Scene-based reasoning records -
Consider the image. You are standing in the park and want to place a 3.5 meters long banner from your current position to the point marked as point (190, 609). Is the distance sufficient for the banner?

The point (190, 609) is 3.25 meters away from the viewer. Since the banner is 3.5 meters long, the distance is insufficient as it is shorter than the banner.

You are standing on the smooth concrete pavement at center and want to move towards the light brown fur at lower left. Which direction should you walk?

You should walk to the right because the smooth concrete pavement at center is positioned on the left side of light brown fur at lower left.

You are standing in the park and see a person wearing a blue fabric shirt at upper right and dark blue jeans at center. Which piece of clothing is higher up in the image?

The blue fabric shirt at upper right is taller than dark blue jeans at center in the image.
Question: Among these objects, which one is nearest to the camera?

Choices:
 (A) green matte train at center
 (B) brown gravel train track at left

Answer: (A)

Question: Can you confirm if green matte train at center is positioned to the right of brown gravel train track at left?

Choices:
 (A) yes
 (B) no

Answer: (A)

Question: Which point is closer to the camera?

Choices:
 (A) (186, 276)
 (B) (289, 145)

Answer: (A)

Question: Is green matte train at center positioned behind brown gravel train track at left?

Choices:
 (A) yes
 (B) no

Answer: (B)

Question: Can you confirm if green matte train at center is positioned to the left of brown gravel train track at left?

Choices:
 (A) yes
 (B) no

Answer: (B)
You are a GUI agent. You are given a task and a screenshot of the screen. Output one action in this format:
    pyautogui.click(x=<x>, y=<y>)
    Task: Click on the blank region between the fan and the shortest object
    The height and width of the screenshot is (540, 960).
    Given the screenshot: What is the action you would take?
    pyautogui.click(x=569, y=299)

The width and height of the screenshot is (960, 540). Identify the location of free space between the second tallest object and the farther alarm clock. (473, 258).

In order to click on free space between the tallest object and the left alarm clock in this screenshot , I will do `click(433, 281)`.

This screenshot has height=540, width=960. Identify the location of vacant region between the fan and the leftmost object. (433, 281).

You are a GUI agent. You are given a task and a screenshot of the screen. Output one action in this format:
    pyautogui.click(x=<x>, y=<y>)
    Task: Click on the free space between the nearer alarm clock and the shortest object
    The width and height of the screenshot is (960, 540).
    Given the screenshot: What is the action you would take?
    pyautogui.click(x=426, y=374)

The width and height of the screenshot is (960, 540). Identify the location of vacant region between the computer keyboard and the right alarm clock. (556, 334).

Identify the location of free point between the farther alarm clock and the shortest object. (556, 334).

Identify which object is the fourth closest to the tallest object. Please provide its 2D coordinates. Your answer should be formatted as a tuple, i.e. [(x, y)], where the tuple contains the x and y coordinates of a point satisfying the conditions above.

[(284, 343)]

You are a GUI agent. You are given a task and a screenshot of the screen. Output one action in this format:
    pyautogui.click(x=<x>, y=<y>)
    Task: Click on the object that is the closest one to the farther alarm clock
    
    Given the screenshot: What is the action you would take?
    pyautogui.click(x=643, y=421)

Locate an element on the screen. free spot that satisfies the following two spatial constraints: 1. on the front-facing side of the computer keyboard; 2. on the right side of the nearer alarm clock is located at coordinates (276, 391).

Exercise description - Which lines in the rows above contain the string "computer"? Copy each of them in full.

Result of this exercise -
The width and height of the screenshot is (960, 540). Identify the location of vacant region between the computer keyboard and the right alarm clock. (556, 334).
Locate an element on the screen. free spot that satisfies the following two spatial constraints: 1. on the front-facing side of the computer keyboard; 2. on the right side of the nearer alarm clock is located at coordinates (276, 391).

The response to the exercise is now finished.